● **PROBLEM**
Pictures stay out of the copy. Transcribe exactly, and only, the line with "(269, 231) = (410, 310): none -> orange key" through the last line of the entries below.

● **MATERIAL PROVIDED**
■ ■ ■ ■
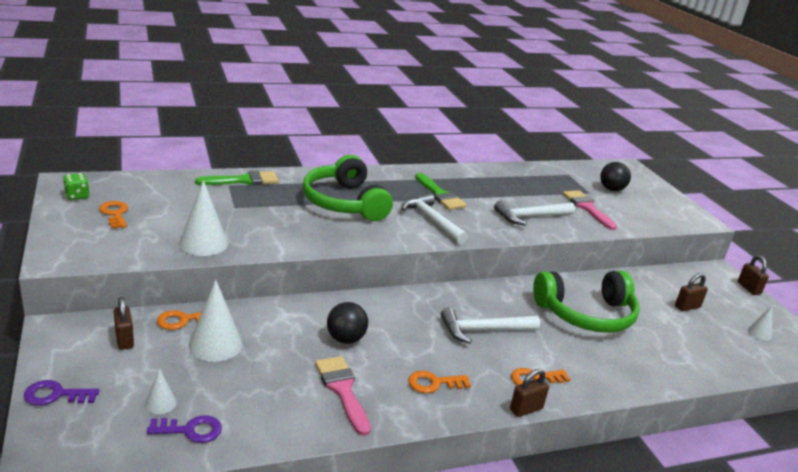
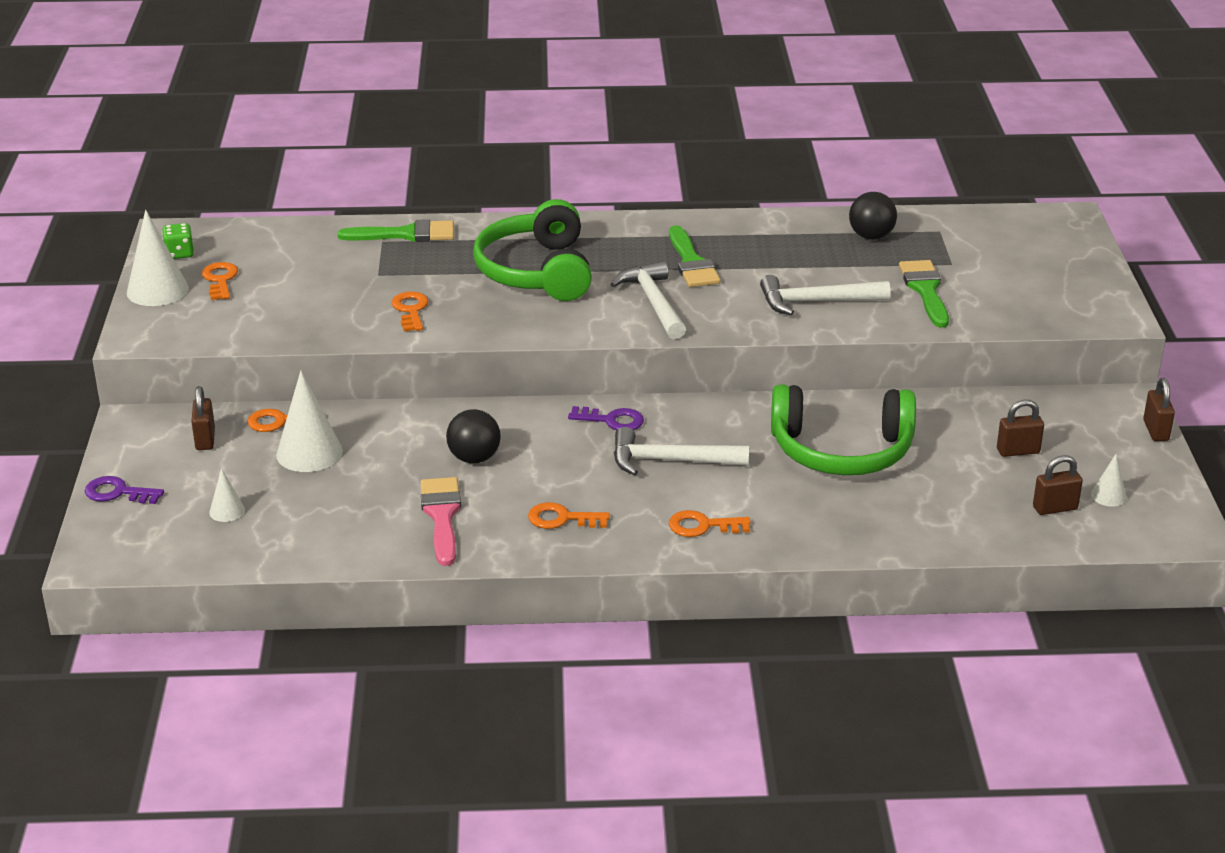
camera: 20 degrees right, 5 degrees up
(191, 430) = (251, 541): purple key -> purple key (612, 420)
(203, 243) = (319, 324): white cone -> white cone (157, 290)
(269, 231) = (410, 310): none -> orange key
(526, 409) = (666, 558): brown padlock -> brown padlock (1055, 508)
(587, 208) = (925, 290): pink brush -> green brush
(611, 189) = (997, 259): black ball -> black ball (871, 236)

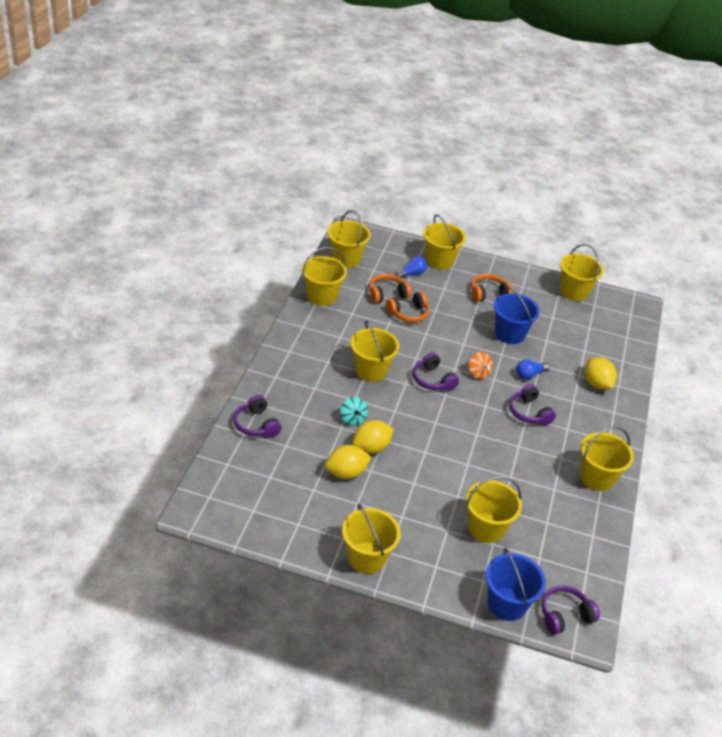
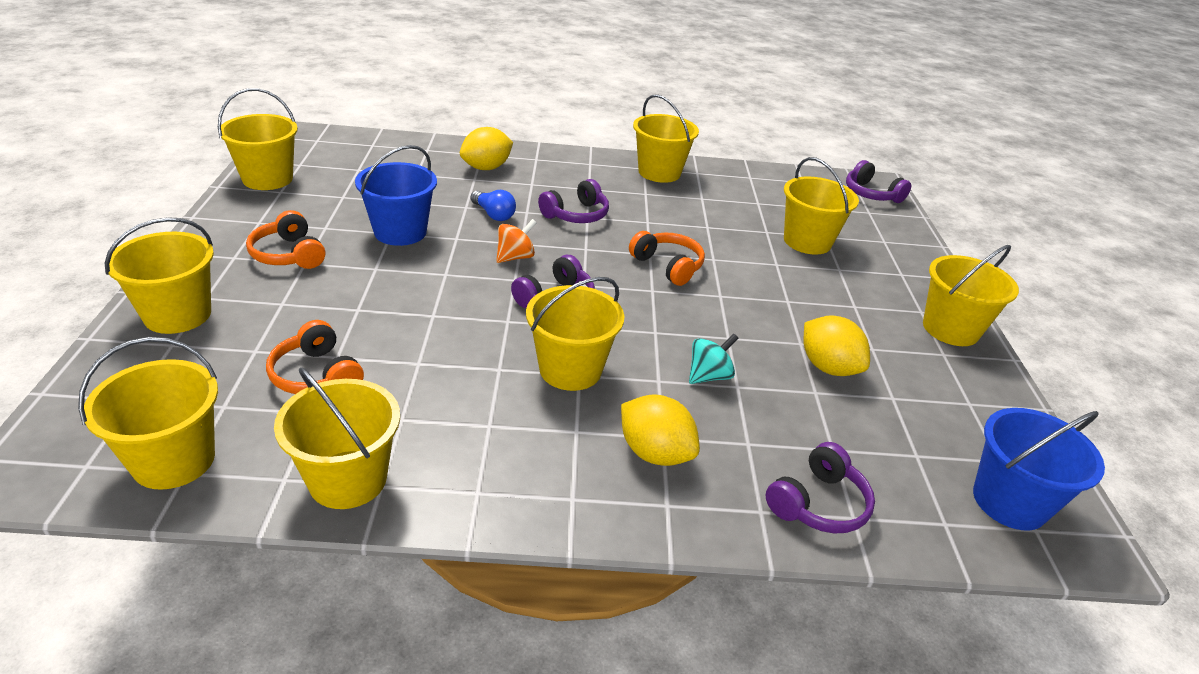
camera: 105 degrees left, 5 degrees down
(371, 448) = (755, 348): yellow lemon -> yellow lemon (655, 453)
(408, 313) = (377, 340): orange headphones -> orange headphones (668, 266)
(411, 274) = (232, 348): blue light bulb -> none
(507, 604) = (896, 226): blue bucket -> blue bucket (1009, 502)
■ ■ ■ ■
● **ANSWER TO THIS EXERCISE**
(269, 231) = (410, 310): none -> orange key
(526, 409) = (666, 558): brown padlock -> brown padlock (1055, 508)
(587, 208) = (925, 290): pink brush -> green brush
(611, 189) = (997, 259): black ball -> black ball (871, 236)

camera: 105 degrees left, 5 degrees down
(371, 448) = (755, 348): yellow lemon -> yellow lemon (655, 453)
(408, 313) = (377, 340): orange headphones -> orange headphones (668, 266)
(411, 274) = (232, 348): blue light bulb -> none
(507, 604) = (896, 226): blue bucket -> blue bucket (1009, 502)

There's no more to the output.